What to work on: Nothing but the lines from the one with "none -> lime 1x3 tile [275,154,339,214]" through the end of the data should be set down, each exactly as written, and no picture should be included.

Dataset records:
□ □ □
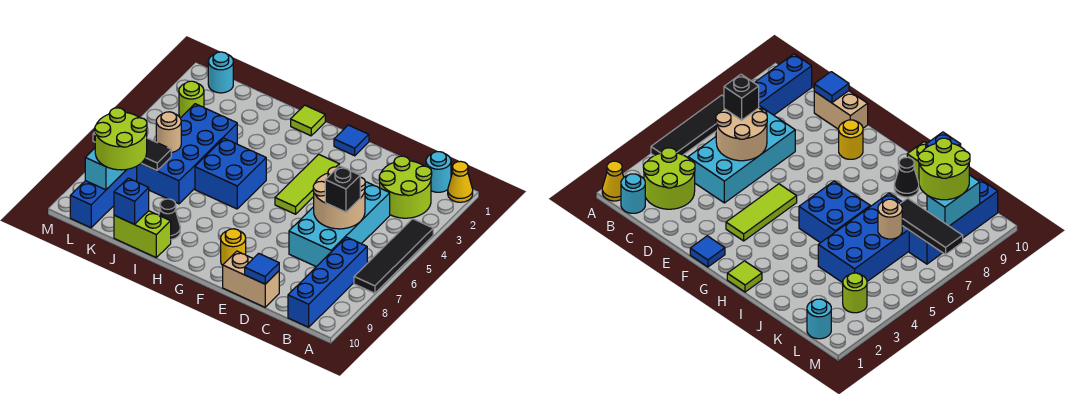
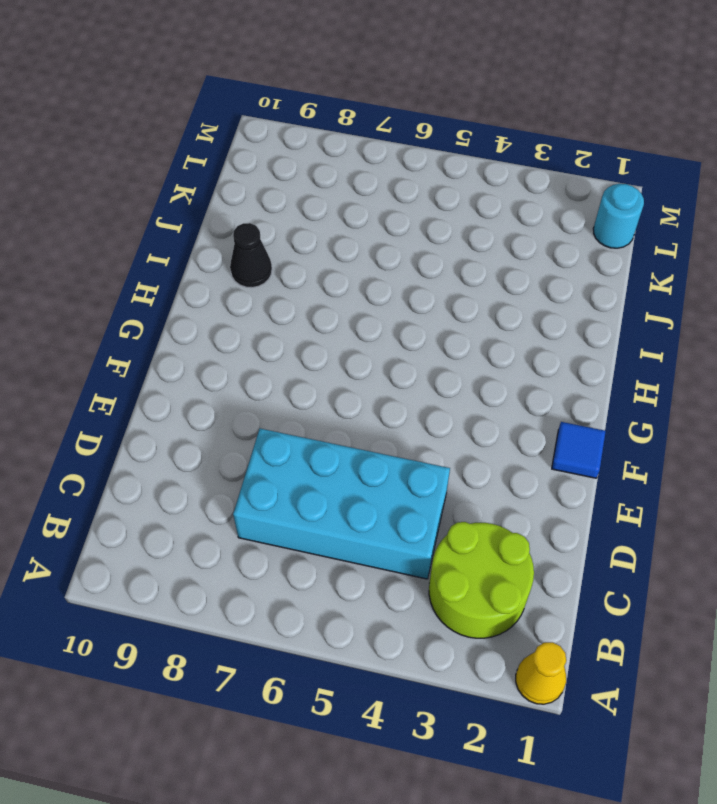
none -> black 1x4 tile [354,219,433,293]
none -> cyan 1x1 round brick [426,152,451,192]
none -> blue 1x4 brick [288,237,367,327]

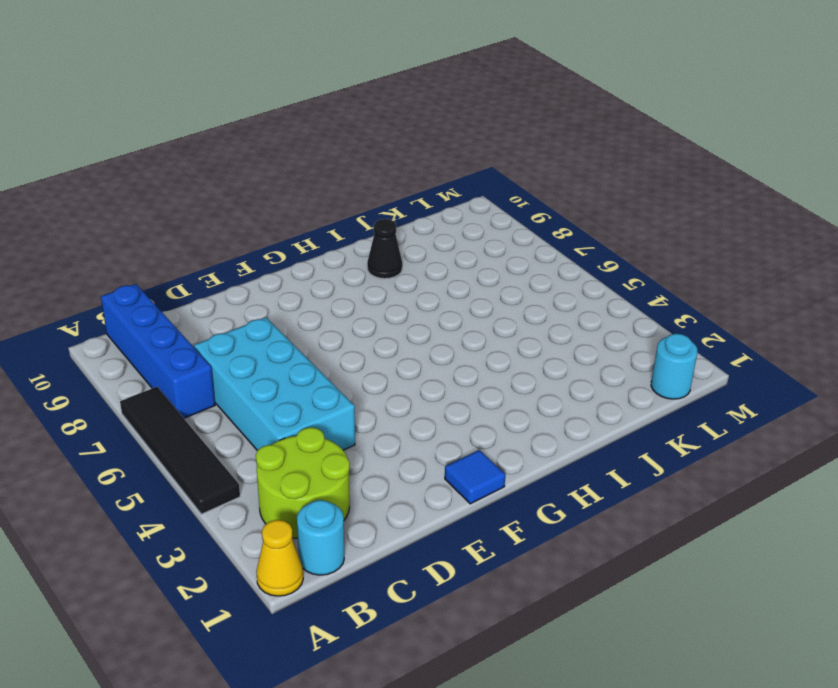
none -> tan 1x2 brick [223,251,279,307]
none -> lime 1x3 tile [275,154,339,214]
none -> yellow 1x1 round brick [221,229,246,265]

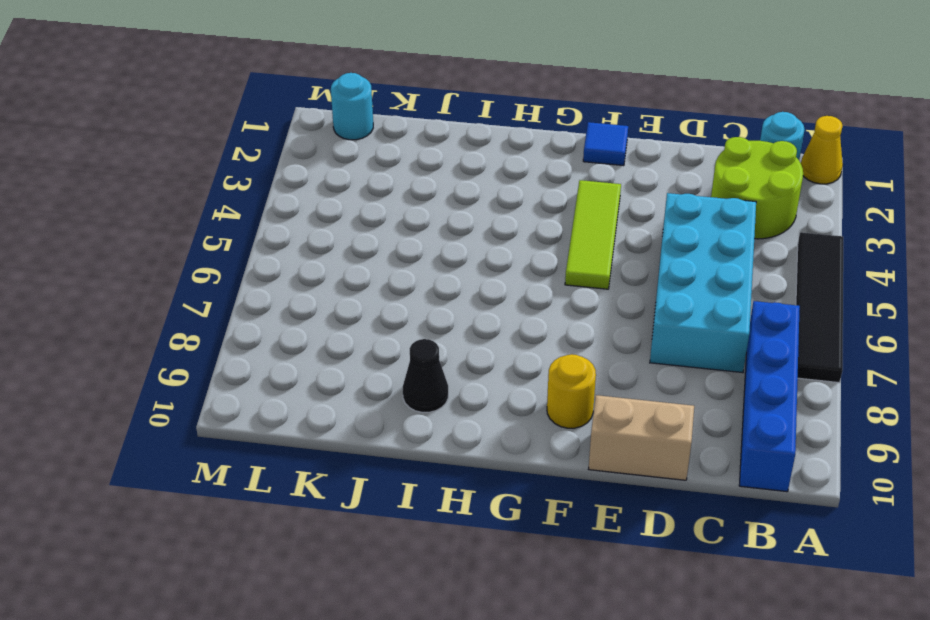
none -> lime 1x1 tile [291,105,325,136]
none -> blue 2x2 brick [195,138,266,209]
none -> lime 1x2 brick [114,211,171,257]

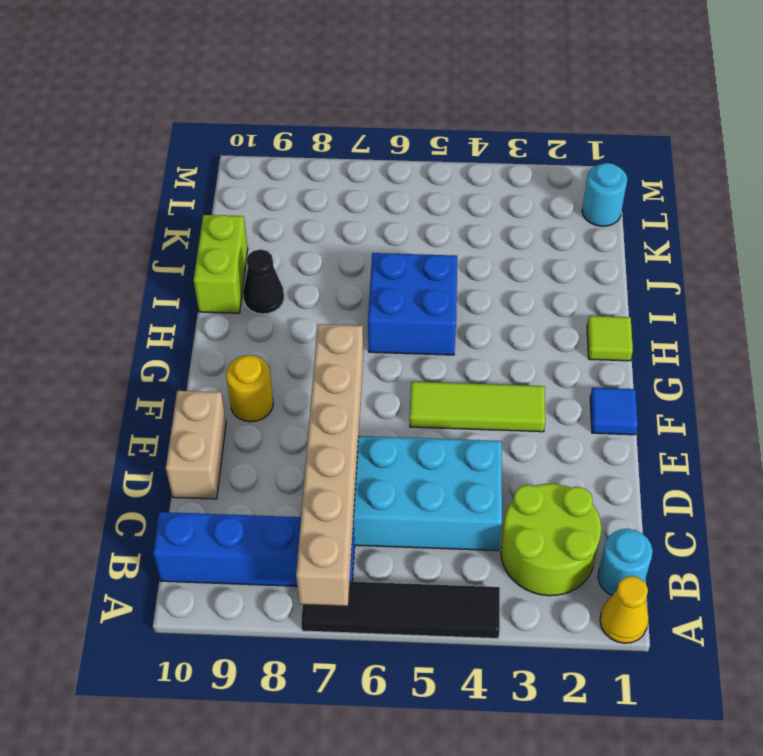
tan 1x6 brick [296,324,363,606] -> none
none -> blue 2x4 brick [137,104,237,204]
none -> lime 1x1 round brick [179,81,204,118]
none -> blue 1x4 brick [70,166,137,228]

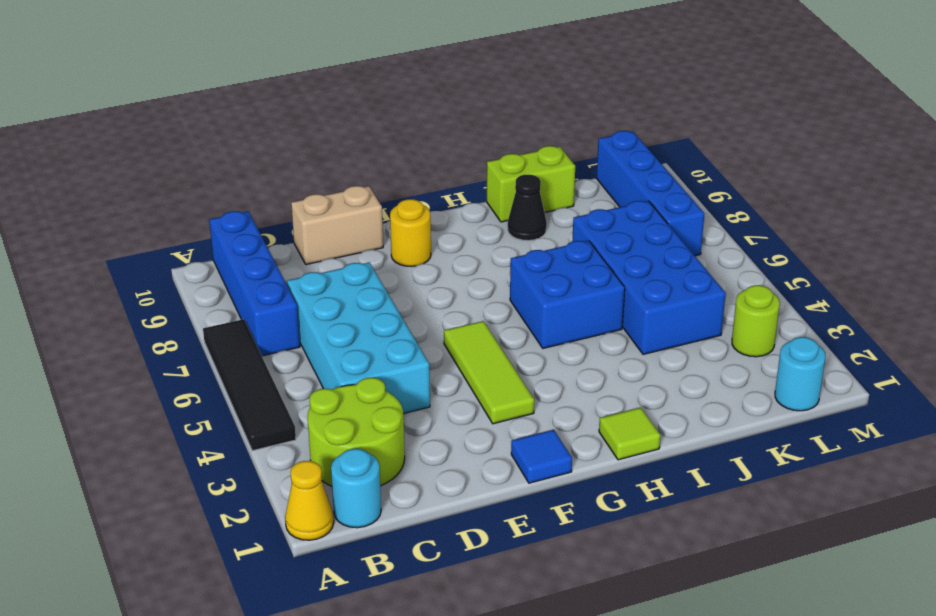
none -> tan 2x2 round brick [313,167,365,229]
none -> blue 1x1 tile [245,253,279,284]
none -> blue 1x1 brick [114,178,149,224]

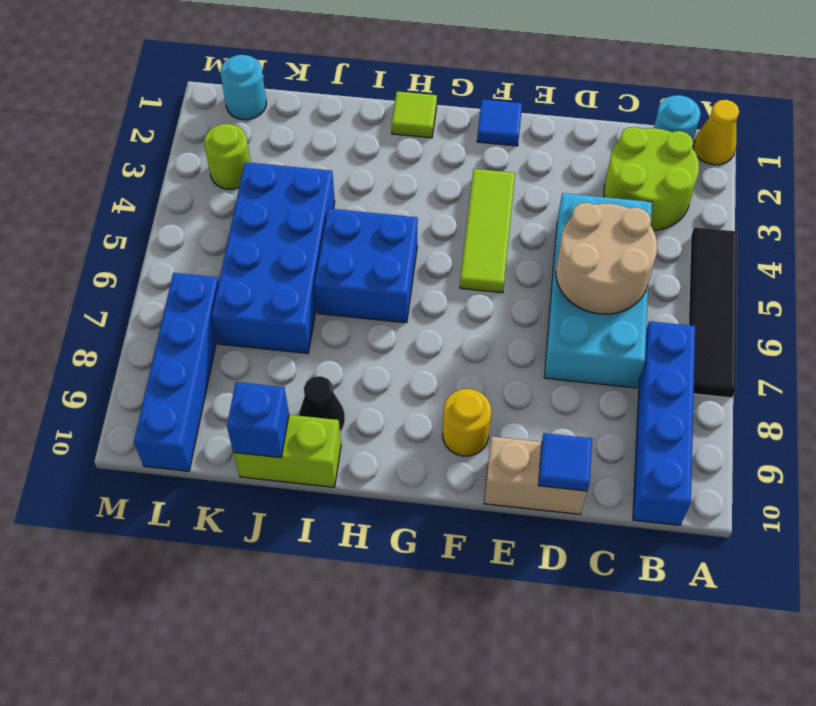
none -> tan 1x1 round brick [156,112,181,152]
none -> black 1x3 tile [93,132,171,170]
none -> cyan 1x2 brick [85,148,127,190]

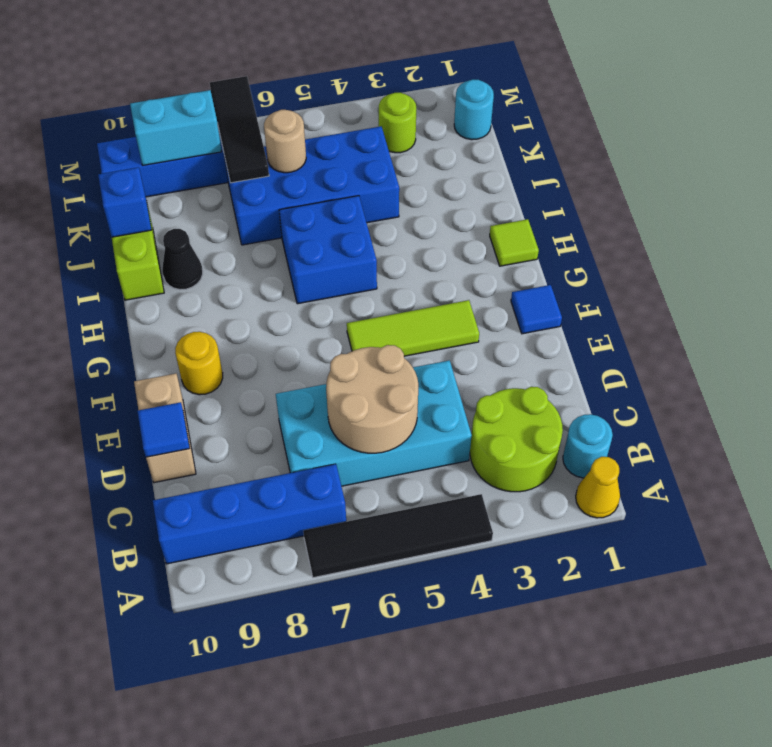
none -> black 1x1 brick [325,166,360,212]
none -> lime 2x2 round brick [95,108,147,170]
□ □ □
Output of the exercise:
none -> lime 1x3 tile [275,154,339,214]
none -> yellow 1x1 round brick [221,229,246,265]

none -> lime 1x1 tile [291,105,325,136]
none -> blue 2x2 brick [195,138,266,209]
none -> lime 1x2 brick [114,211,171,257]

tan 1x6 brick [296,324,363,606] -> none
none -> blue 2x4 brick [137,104,237,204]
none -> lime 1x1 round brick [179,81,204,118]
none -> blue 1x4 brick [70,166,137,228]

none -> tan 2x2 round brick [313,167,365,229]
none -> blue 1x1 tile [245,253,279,284]
none -> blue 1x1 brick [114,178,149,224]

none -> tan 1x1 round brick [156,112,181,152]
none -> black 1x3 tile [93,132,171,170]
none -> cyan 1x2 brick [85,148,127,190]

none -> black 1x1 brick [325,166,360,212]
none -> lime 2x2 round brick [95,108,147,170]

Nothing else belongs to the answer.